Records excerpted from a collection:
★ ★ ★

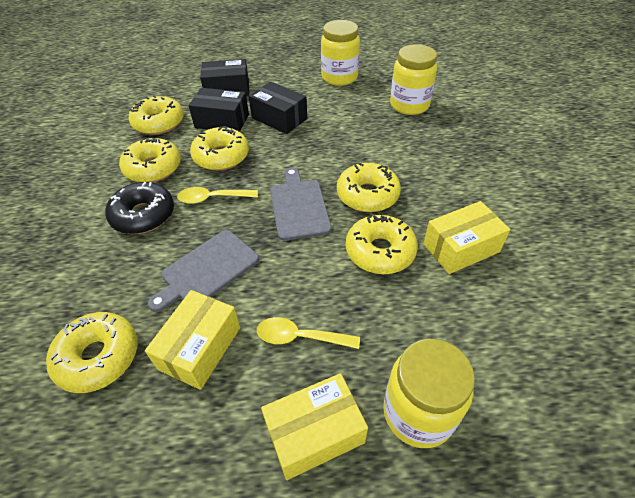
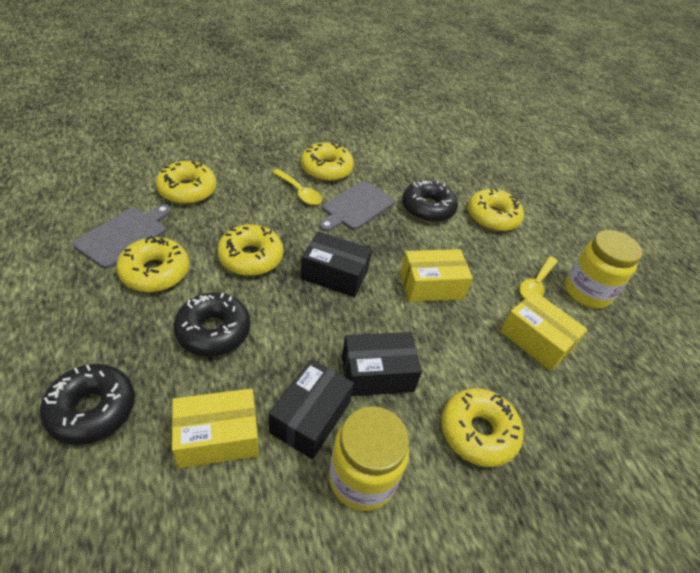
black donut: 1 -> 3
yellow jar: 3 -> 2

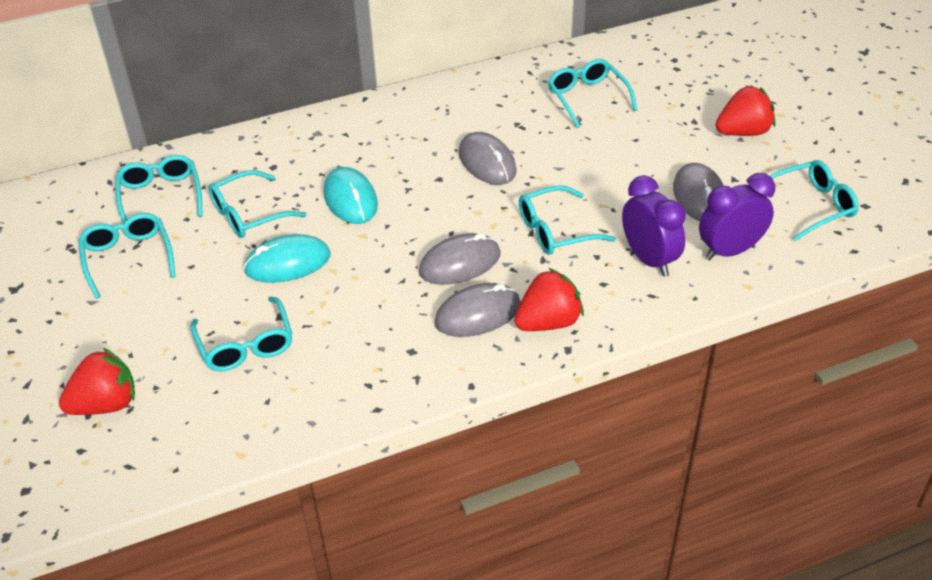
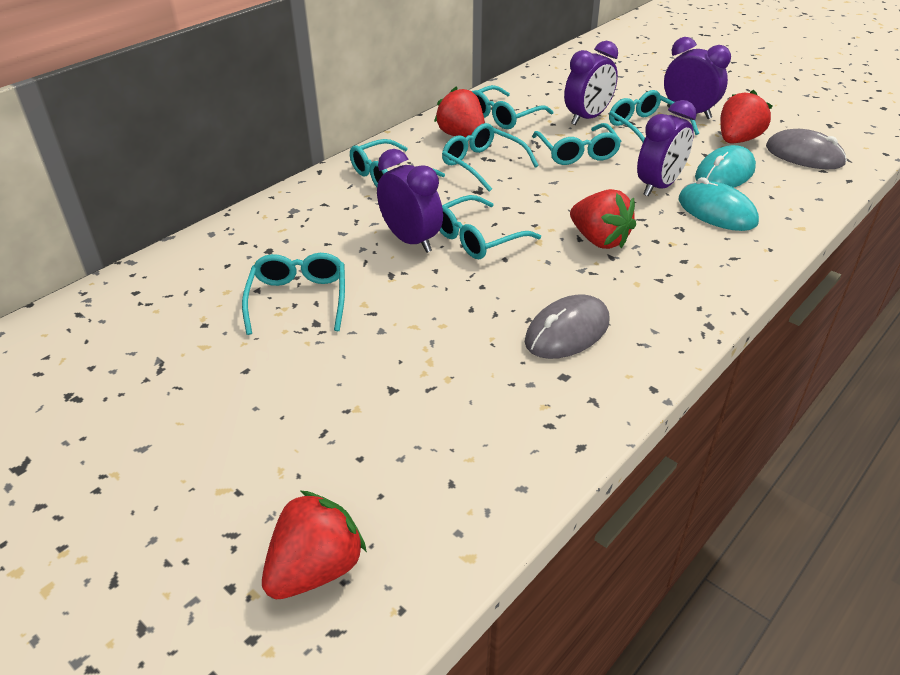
grey mouse: 4 -> 2
purple clock: 2 -> 4
red strawberry: 3 -> 4

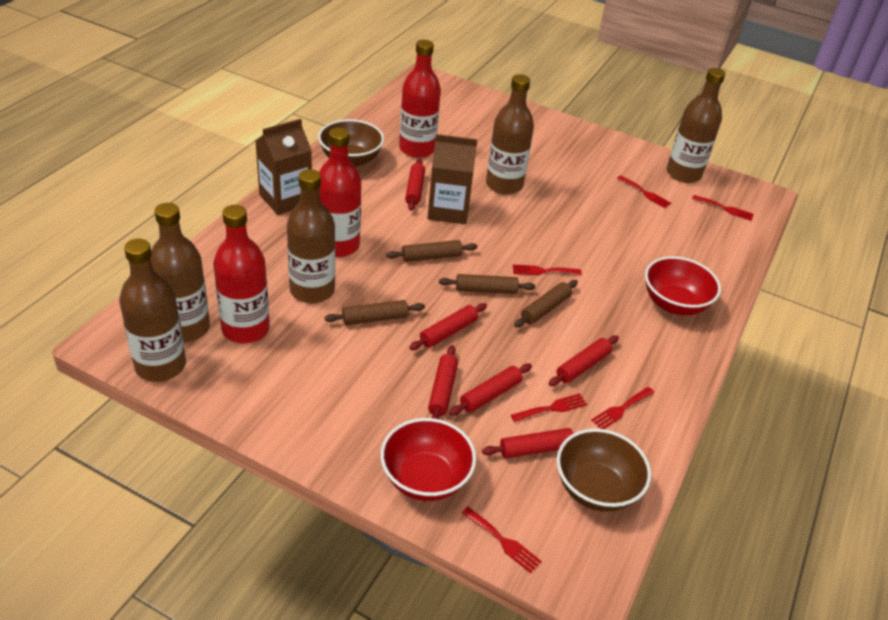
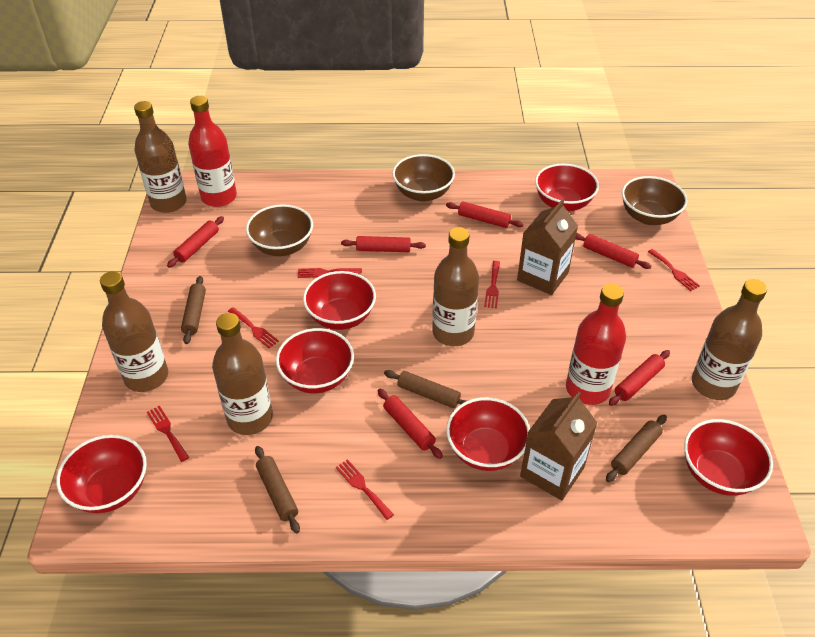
brown bowl: 2 -> 3
red bottle: 3 -> 2
red bowl: 2 -> 6

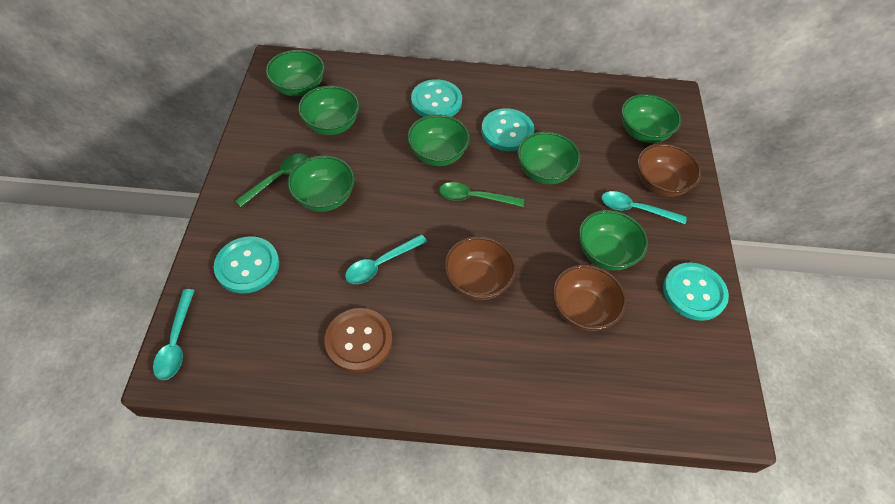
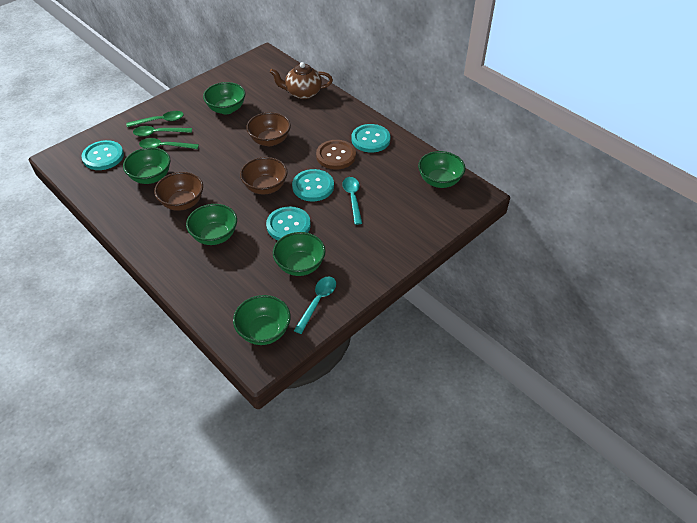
brown teapot: 0 -> 1
green bowl: 7 -> 6
green spoon: 2 -> 3
turquoise spoon: 3 -> 2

★ ★ ★

# [What is needed]
Without the pictures, retype exactly the lines from the one that holds "red bowl: 2 -> 6" to the last line of the data above, both of them included.

# [Result]
red bowl: 2 -> 6

brown teapot: 0 -> 1
green bowl: 7 -> 6
green spoon: 2 -> 3
turquoise spoon: 3 -> 2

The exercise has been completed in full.